Your assignment:
The answer must consist of every line below that holds the word "gone".

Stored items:
▬▬▬▬▬▬▬▬▬▬

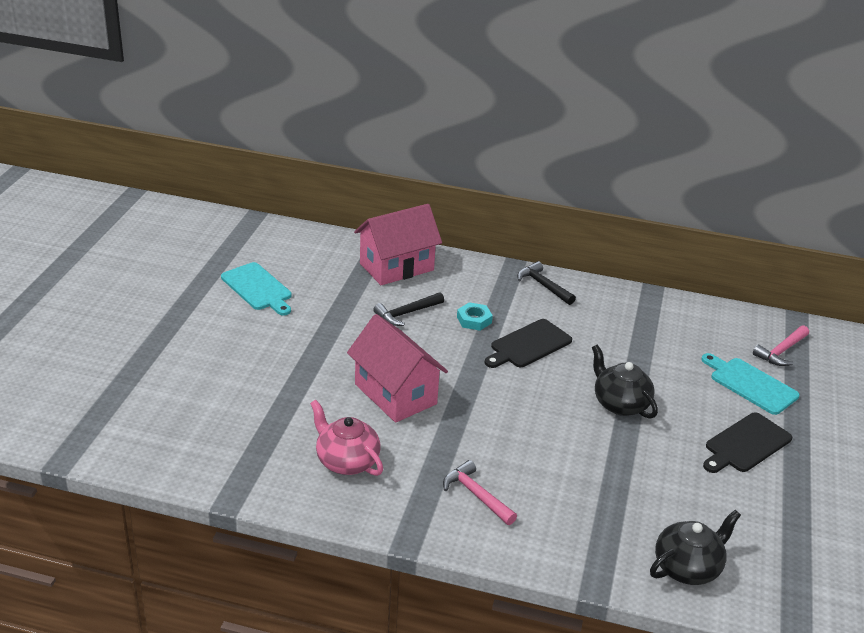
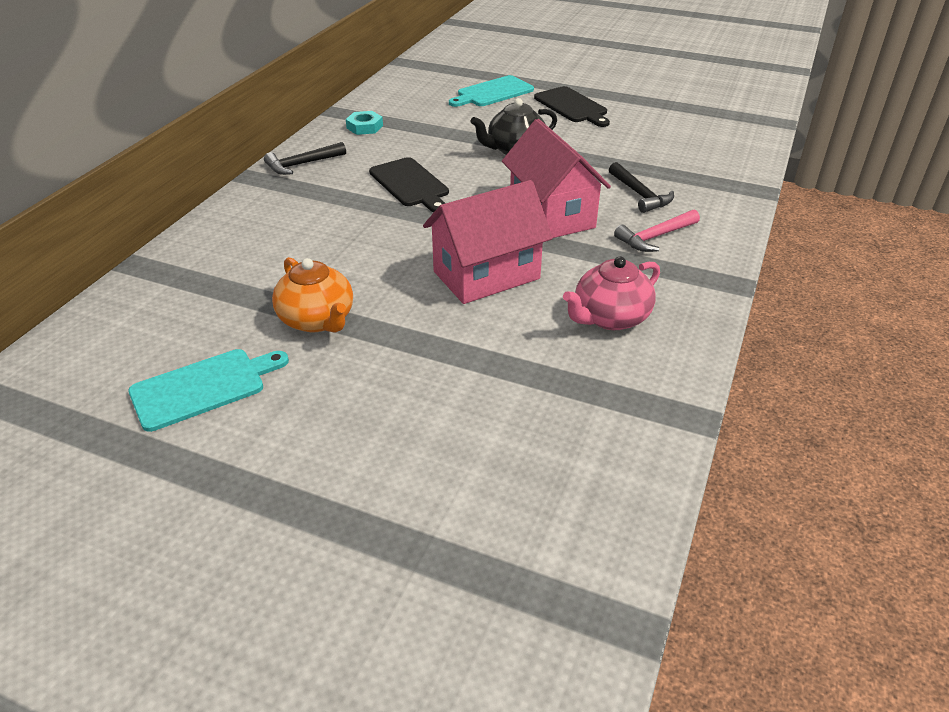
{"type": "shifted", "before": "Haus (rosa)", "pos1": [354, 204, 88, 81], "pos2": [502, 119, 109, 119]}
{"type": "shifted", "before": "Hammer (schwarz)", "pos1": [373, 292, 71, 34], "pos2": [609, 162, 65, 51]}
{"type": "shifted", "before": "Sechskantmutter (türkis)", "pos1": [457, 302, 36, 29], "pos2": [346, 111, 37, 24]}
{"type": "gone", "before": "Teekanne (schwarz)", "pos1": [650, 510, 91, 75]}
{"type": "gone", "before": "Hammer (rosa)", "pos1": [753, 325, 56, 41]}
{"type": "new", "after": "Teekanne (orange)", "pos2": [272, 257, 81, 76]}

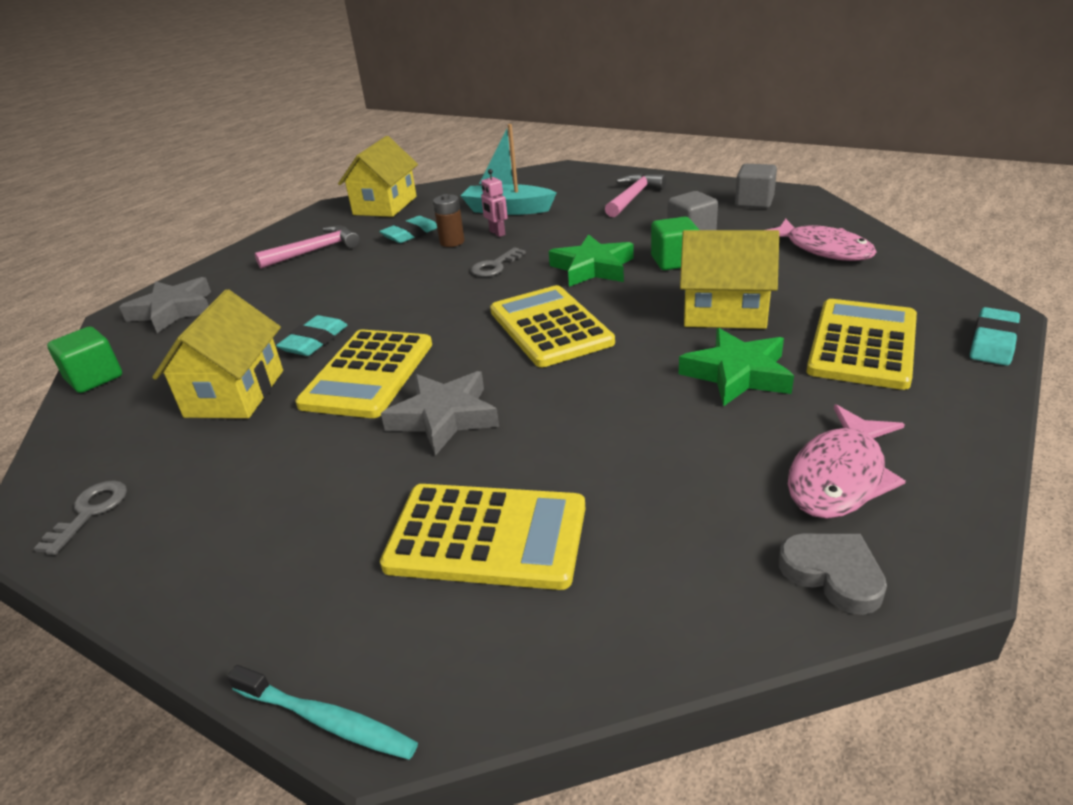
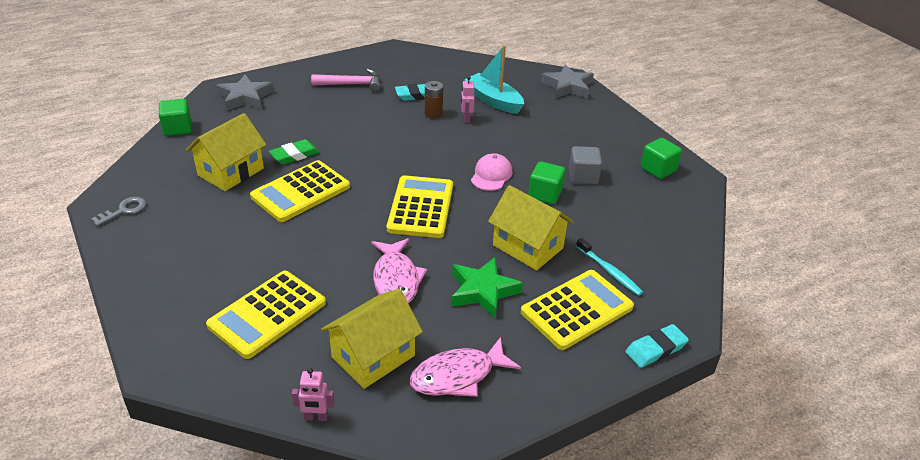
{"type": "shifted", "before": "Zahnbürste (türkis)", "pos1": [227, 665, 191, 95], "pos2": [576, 238, 67, 58]}
{"type": "repainted", "before": "Radiergummi (türkis)", "after": "Radiergummi (grün)", "pos1": [276, 315, 72, 41], "pos2": [269, 139, 51, 26]}
{"type": "shifted", "before": "Haus (gelb)", "pos1": [338, 136, 80, 81], "pos2": [321, 289, 102, 100]}
{"type": "rotated", "before": "Taschenrechner (gelb)", "pos1": [380, 484, 205, 106], "pos2": [206, 271, 120, 88], "turn": 90}
{"type": "shifted", "before": "Stern (grau)", "pos1": [381, 371, 118, 85], "pos2": [541, 64, 53, 34]}
{"type": "gone", "before": "Schlüssel (grau)", "pos1": [471, 247, 55, 30]}
{"type": "swapped", "before": "Stern (grün)", "after": "Kappe (rosa)", "pos1": [549, 234, 85, 53], "pos2": [471, 153, 42, 38]}
{"type": "gone", "before": "Hammer (rosa)", "pos1": [605, 173, 61, 44]}
{"type": "repainted", "before": "Kubus (grau)", "after": "Kubus (grün)", "pos1": [735, 164, 42, 45], "pos2": [640, 138, 42, 41]}
{"type": "shifted", "before": "Fisch (rosa)", "pos1": [767, 219, 109, 42], "pos2": [371, 238, 56, 65]}
{"type": "gone", "before": "Herz (grau)", "pos1": [779, 534, 108, 81]}
{"type": "new", "after": "Roboter (rosa)", "pos2": [292, 368, 43, 53]}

▬▬▬▬▬▬▬▬▬▬

Task response:
{"type": "gone", "before": "Teekanne (schwarz)", "pos1": [650, 510, 91, 75]}
{"type": "gone", "before": "Hammer (rosa)", "pos1": [753, 325, 56, 41]}
{"type": "gone", "before": "Schlüssel (grau)", "pos1": [471, 247, 55, 30]}
{"type": "gone", "before": "Hammer (rosa)", "pos1": [605, 173, 61, 44]}
{"type": "gone", "before": "Herz (grau)", "pos1": [779, 534, 108, 81]}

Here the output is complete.